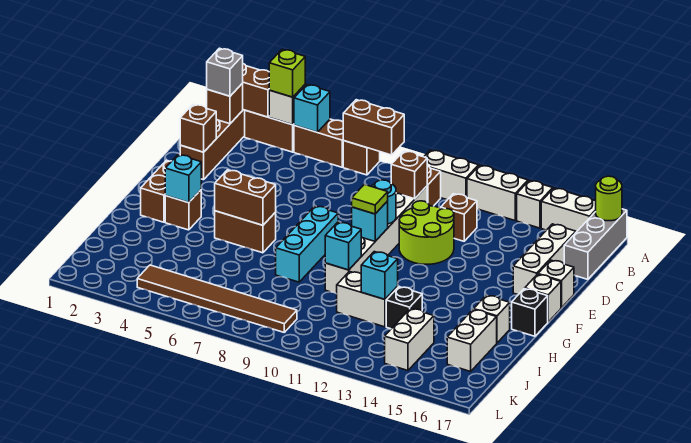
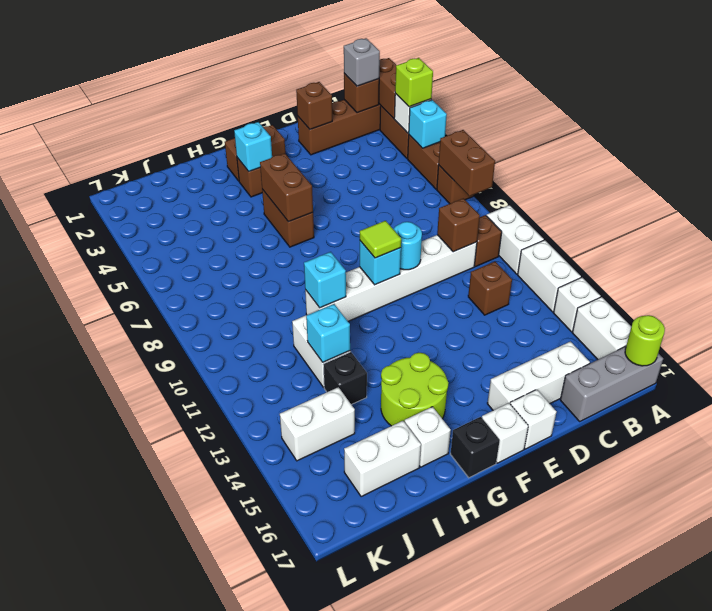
lime round brick D11:E12 level 1 -> lime round brick G14:H15 level 1
cyan brick F8:H8 level 1 -> none
brown tile K4:K9 level 1 -> none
◇ ◇ ◇ ◇
:: EXERCISE ::
Count the lines of the material that include the word "none", then state only the total.

:: TASK OUTPUT ::
2